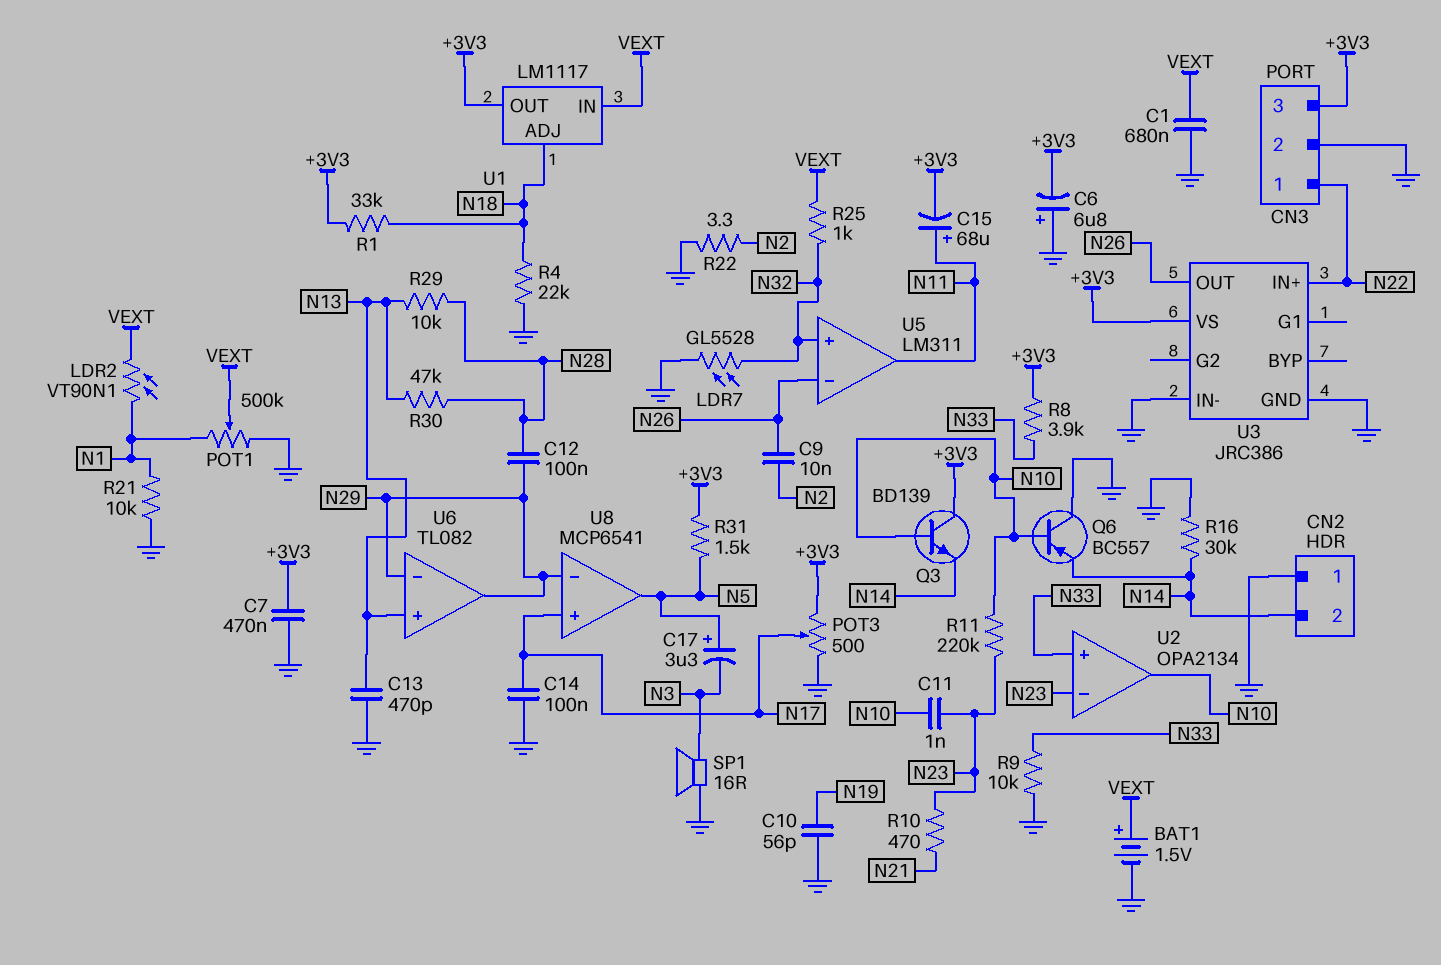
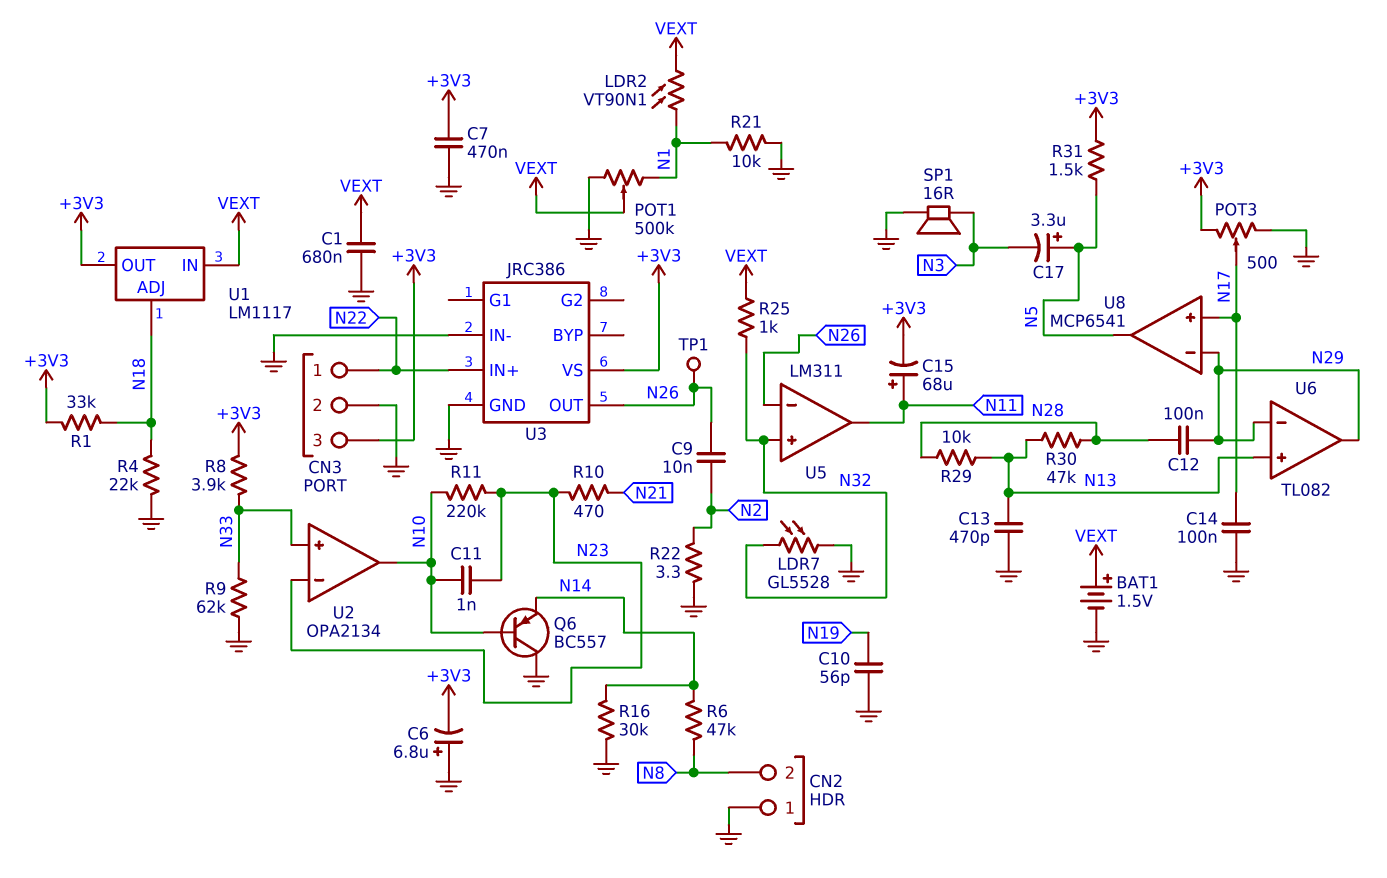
CN2 pin 2: N14 -> N8
Q3: NPN BD139 (B N10, C +3V3, E N14) -> none
R6: none -> 47k (N8, N14)
R9: 10k (GND, N33) -> 62k (GND, N33)
TP1: none -> test point (N26)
================================
PROMPT: Your answer must be a verbatim copy of the entries above, with no images included.

WRITTEN ANSWER:
CN2 pin 2: N14 -> N8
Q3: NPN BD139 (B N10, C +3V3, E N14) -> none
R6: none -> 47k (N8, N14)
R9: 10k (GND, N33) -> 62k (GND, N33)
TP1: none -> test point (N26)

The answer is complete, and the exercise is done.